Start of PROVIDED RECORDS
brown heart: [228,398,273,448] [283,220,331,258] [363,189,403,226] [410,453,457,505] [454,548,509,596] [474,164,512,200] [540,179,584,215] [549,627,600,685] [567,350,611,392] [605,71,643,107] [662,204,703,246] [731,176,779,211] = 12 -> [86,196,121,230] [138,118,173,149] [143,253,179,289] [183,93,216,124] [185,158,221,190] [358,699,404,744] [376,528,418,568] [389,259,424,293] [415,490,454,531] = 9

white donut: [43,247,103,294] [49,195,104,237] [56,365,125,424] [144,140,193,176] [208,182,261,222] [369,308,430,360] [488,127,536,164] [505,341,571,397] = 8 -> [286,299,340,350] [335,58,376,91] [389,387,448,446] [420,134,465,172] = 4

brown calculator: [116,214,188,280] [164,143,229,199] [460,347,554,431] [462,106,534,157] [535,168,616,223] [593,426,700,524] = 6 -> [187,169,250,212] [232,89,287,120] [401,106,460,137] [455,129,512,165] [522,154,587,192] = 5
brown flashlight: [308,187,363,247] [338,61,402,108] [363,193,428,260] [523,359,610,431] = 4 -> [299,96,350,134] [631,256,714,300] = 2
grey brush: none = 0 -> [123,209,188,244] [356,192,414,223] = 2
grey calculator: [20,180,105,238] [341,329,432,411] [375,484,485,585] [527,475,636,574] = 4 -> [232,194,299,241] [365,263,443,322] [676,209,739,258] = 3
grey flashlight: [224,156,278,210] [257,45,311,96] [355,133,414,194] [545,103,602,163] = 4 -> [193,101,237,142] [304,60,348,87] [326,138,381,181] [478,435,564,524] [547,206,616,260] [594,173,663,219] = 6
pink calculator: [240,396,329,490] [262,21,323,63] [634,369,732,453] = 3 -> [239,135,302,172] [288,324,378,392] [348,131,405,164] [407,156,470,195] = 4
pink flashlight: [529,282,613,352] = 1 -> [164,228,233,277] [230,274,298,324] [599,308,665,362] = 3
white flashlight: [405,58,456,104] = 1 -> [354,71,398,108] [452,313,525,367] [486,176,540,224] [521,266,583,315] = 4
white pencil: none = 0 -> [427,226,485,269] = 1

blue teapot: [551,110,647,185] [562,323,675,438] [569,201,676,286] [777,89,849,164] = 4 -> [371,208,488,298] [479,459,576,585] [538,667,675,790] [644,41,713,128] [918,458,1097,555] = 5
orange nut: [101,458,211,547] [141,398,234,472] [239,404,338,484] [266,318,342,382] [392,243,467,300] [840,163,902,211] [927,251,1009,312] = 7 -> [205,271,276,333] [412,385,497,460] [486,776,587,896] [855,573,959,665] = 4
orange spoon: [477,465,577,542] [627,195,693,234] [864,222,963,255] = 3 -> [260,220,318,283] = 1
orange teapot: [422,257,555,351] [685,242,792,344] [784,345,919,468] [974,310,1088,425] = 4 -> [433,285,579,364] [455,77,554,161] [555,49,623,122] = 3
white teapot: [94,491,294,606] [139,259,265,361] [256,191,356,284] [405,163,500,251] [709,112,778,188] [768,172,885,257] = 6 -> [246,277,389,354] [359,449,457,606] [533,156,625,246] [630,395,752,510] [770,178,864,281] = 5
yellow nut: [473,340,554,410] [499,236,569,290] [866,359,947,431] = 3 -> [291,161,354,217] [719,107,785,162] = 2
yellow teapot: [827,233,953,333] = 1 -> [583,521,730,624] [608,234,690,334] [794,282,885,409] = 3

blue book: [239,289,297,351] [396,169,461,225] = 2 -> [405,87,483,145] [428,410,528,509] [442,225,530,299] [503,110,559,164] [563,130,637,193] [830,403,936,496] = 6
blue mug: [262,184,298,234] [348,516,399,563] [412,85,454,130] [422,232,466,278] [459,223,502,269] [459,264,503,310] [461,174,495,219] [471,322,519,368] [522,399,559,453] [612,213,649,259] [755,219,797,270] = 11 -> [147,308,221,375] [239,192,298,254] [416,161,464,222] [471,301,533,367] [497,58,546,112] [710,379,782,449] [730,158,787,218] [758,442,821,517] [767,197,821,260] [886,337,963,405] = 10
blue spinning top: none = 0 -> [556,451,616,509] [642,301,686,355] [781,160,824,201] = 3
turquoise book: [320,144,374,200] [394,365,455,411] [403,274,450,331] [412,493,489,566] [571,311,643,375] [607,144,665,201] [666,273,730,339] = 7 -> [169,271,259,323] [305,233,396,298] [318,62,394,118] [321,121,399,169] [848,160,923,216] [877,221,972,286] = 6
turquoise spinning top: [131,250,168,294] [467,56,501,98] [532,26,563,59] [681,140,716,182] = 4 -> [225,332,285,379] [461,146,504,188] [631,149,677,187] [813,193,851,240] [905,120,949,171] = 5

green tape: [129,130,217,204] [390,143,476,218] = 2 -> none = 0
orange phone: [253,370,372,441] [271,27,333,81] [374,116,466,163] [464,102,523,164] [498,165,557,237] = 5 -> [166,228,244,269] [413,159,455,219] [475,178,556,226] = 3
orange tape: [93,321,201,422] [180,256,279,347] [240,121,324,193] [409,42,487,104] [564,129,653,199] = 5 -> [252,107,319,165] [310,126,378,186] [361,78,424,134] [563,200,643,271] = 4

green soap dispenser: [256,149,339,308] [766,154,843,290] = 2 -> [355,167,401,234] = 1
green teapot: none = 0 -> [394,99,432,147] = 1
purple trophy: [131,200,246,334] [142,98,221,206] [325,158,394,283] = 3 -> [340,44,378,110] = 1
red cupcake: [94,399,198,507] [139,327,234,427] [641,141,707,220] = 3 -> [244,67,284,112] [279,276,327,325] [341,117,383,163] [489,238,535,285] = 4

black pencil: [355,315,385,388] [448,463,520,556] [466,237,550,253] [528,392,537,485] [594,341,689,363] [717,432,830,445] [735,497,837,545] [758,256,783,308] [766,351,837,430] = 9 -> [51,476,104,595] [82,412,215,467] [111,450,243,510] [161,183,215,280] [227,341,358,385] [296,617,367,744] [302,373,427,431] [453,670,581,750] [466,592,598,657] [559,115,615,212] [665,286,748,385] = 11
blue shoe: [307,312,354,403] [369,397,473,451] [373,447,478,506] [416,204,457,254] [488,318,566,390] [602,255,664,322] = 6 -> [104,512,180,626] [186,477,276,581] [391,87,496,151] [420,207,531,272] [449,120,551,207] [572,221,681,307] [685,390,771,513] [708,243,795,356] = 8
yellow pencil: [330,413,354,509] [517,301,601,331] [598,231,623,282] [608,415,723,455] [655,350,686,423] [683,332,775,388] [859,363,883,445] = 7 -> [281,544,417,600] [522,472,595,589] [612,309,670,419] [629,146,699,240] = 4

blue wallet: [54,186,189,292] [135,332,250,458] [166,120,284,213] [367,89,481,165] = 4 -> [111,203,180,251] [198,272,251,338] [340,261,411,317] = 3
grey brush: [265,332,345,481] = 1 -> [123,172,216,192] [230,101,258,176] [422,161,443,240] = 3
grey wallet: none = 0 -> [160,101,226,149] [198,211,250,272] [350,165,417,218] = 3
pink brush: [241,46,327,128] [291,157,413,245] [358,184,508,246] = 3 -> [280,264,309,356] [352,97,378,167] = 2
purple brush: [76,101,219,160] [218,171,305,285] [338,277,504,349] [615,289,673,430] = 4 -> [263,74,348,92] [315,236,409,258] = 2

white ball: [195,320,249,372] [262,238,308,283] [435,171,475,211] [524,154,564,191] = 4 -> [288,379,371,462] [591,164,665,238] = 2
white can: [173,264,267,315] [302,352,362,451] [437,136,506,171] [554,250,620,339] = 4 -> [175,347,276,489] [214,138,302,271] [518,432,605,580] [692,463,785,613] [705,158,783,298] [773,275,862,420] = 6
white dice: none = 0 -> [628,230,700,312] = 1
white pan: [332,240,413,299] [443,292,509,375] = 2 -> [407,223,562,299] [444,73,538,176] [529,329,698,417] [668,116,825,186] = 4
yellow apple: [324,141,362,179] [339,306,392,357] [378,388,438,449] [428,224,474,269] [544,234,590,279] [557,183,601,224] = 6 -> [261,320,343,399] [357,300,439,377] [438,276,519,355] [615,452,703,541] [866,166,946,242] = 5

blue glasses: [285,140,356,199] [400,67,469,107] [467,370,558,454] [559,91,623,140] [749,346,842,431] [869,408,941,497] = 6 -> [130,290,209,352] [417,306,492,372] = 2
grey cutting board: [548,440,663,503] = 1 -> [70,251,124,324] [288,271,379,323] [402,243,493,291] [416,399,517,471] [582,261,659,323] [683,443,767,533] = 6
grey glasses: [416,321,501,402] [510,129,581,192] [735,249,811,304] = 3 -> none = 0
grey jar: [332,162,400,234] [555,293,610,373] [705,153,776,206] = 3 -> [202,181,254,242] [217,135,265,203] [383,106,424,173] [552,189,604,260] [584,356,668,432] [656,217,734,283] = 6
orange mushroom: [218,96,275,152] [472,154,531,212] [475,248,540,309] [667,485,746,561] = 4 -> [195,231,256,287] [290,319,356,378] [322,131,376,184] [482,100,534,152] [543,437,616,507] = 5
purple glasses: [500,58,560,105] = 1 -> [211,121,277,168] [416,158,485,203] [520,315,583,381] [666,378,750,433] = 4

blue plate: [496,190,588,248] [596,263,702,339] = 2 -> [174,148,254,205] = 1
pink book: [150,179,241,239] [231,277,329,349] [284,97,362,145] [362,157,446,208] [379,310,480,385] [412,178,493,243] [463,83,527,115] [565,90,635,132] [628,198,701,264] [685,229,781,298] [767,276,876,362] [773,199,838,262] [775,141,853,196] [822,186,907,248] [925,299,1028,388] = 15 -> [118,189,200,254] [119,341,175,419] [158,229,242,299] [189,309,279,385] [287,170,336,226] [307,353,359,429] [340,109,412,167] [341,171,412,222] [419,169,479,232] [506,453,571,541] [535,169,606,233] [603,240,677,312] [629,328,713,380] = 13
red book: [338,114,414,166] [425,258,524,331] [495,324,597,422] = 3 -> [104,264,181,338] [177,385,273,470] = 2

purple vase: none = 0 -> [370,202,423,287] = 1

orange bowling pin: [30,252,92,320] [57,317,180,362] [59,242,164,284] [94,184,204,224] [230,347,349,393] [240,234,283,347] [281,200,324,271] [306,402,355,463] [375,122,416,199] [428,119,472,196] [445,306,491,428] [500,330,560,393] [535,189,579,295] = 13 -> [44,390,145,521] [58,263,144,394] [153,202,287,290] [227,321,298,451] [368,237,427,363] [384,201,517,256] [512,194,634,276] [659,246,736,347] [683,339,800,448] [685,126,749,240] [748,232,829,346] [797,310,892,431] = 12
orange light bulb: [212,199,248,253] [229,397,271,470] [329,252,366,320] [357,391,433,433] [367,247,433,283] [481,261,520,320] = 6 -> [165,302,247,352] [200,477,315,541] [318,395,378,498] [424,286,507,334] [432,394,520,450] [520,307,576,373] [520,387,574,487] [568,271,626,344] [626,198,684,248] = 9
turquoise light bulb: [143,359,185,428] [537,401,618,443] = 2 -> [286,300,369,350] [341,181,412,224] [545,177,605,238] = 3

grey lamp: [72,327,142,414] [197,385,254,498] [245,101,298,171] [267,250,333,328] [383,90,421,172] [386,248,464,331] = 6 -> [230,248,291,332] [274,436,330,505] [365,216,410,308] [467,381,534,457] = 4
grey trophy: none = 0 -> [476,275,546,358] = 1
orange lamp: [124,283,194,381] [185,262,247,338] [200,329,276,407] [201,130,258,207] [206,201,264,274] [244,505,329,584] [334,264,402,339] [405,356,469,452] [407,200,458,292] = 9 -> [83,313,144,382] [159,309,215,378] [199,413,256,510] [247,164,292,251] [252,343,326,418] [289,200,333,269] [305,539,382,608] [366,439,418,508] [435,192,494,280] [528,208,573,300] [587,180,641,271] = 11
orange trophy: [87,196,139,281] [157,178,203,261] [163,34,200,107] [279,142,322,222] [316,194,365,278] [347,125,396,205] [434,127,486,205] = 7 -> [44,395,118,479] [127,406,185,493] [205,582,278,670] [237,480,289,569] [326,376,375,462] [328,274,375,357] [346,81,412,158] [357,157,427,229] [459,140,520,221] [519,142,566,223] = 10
End of PROVIDED RECORDS
*ASSIGNMENT*.
From the records above, transcribe exactly the run of lines that opens with the line holding "yellow teapot: [827,233,953,333]" and closes with the line holding "blue book: [239,289,297,351]", both included.

*RESPONSE TO THE EXERCISE*.
yellow teapot: [827,233,953,333] = 1 -> [583,521,730,624] [608,234,690,334] [794,282,885,409] = 3

blue book: [239,289,297,351] [396,169,461,225] = 2 -> [405,87,483,145] [428,410,528,509] [442,225,530,299] [503,110,559,164] [563,130,637,193] [830,403,936,496] = 6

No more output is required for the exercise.